Leave out the pictures and restate exactly, and only, the lines from the one that contains "AUDIO1 pin BUSY: D1 -> D0" through the final line of the material below.

>>>

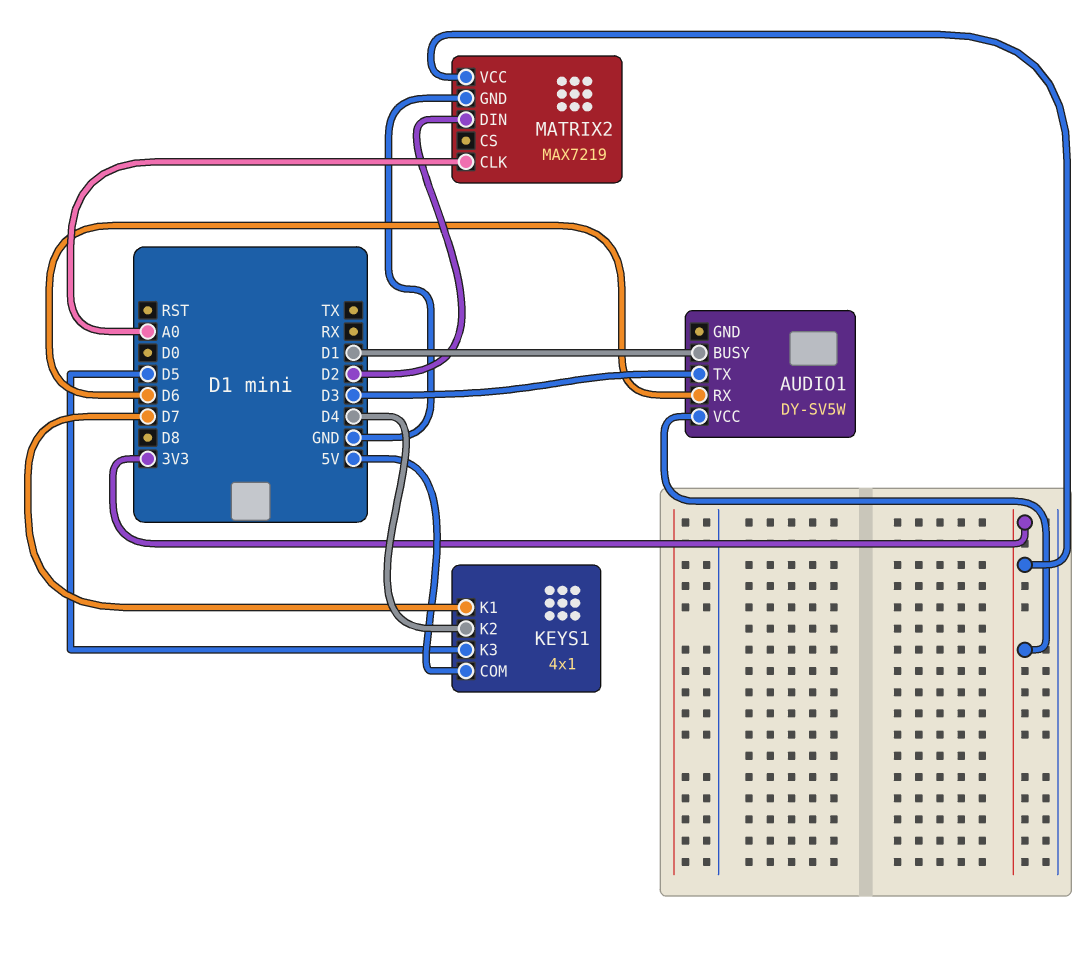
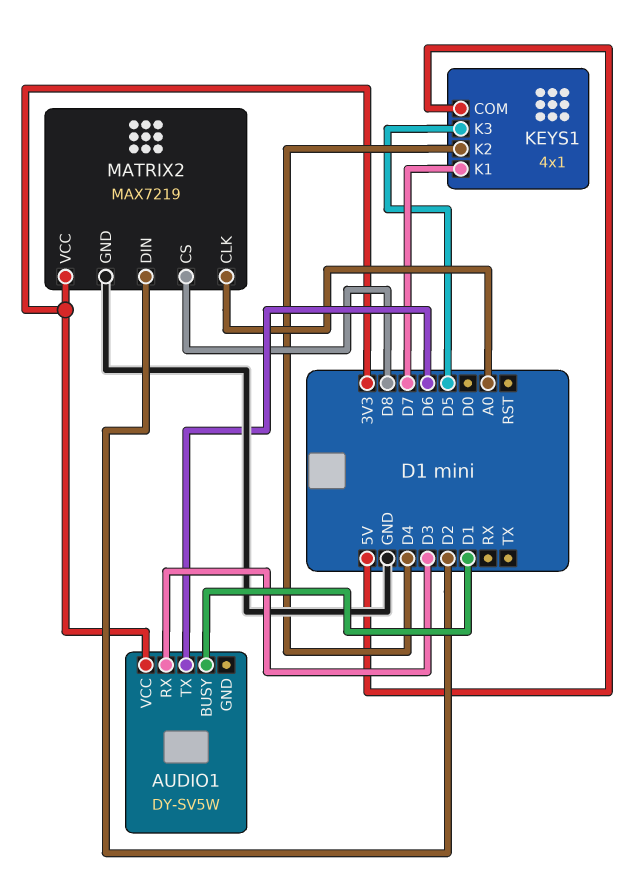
AUDIO1 pin RX: D6 -> D3
AUDIO1 pin TX: D3 -> D6
MATRIX2 pin CS: none -> D8

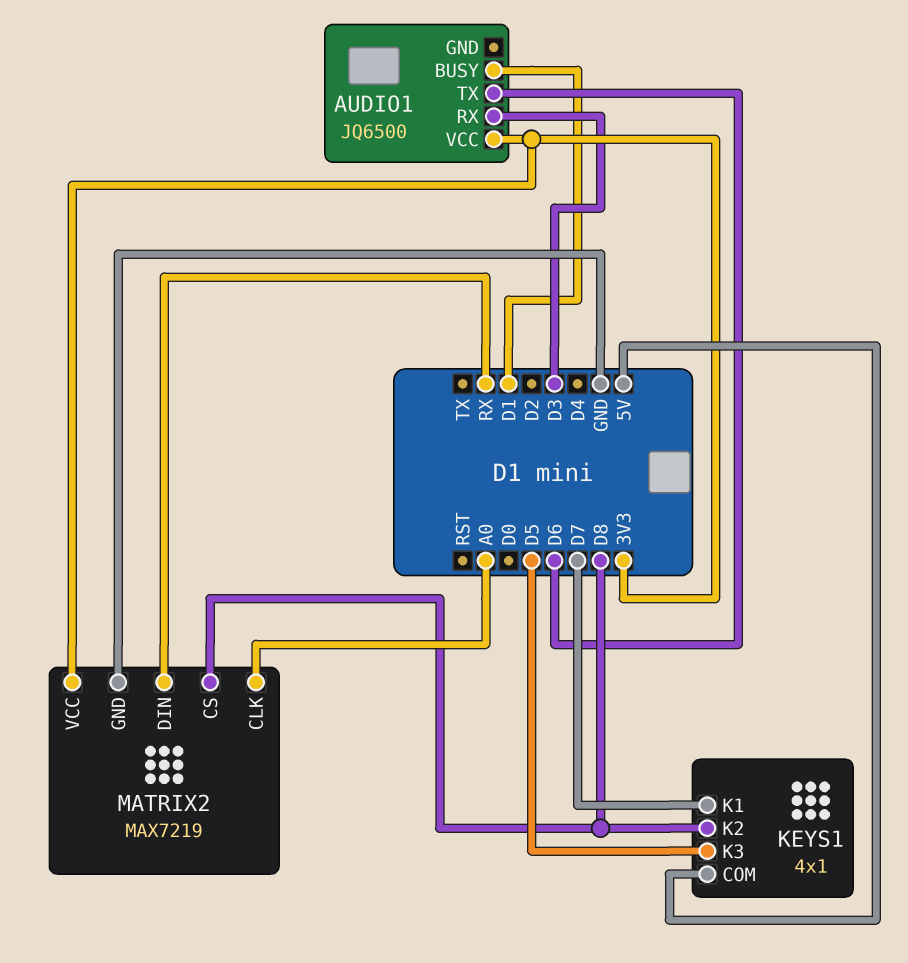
AUDIO1: DY-SV5W -> JQ6500
KEYS1 pin K2: D4 -> D8
MATRIX2 pin DIN: D2 -> RX

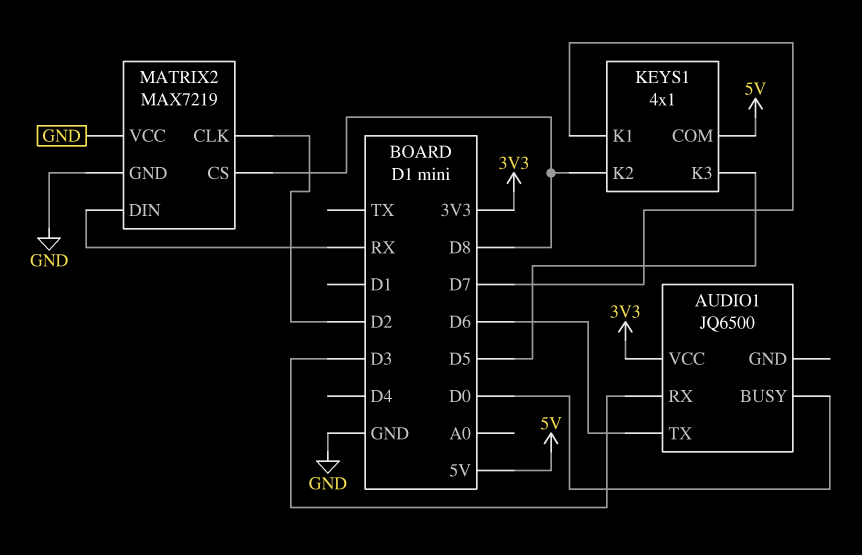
AUDIO1 pin BUSY: D1 -> D0
MATRIX2 pin CLK: A0 -> D2
MATRIX2 pin VCC: 3V3 -> GND

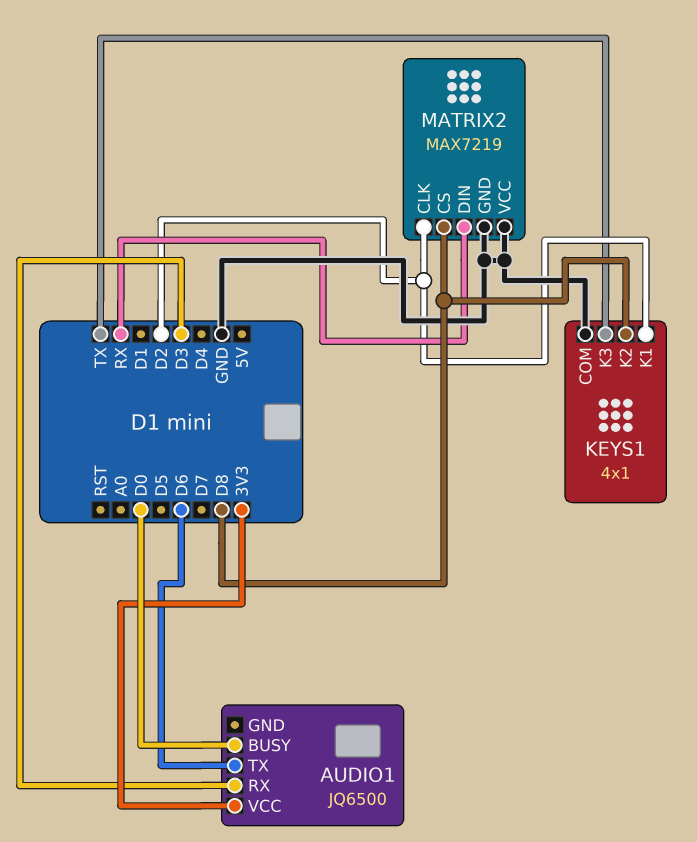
KEYS1 pin COM: 5V -> GND
KEYS1 pin K1: D7 -> D2
KEYS1 pin K3: D5 -> TX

<<<

#### [Response area]
AUDIO1 pin BUSY: D1 -> D0
MATRIX2 pin CLK: A0 -> D2
MATRIX2 pin VCC: 3V3 -> GND

KEYS1 pin COM: 5V -> GND
KEYS1 pin K1: D7 -> D2
KEYS1 pin K3: D5 -> TX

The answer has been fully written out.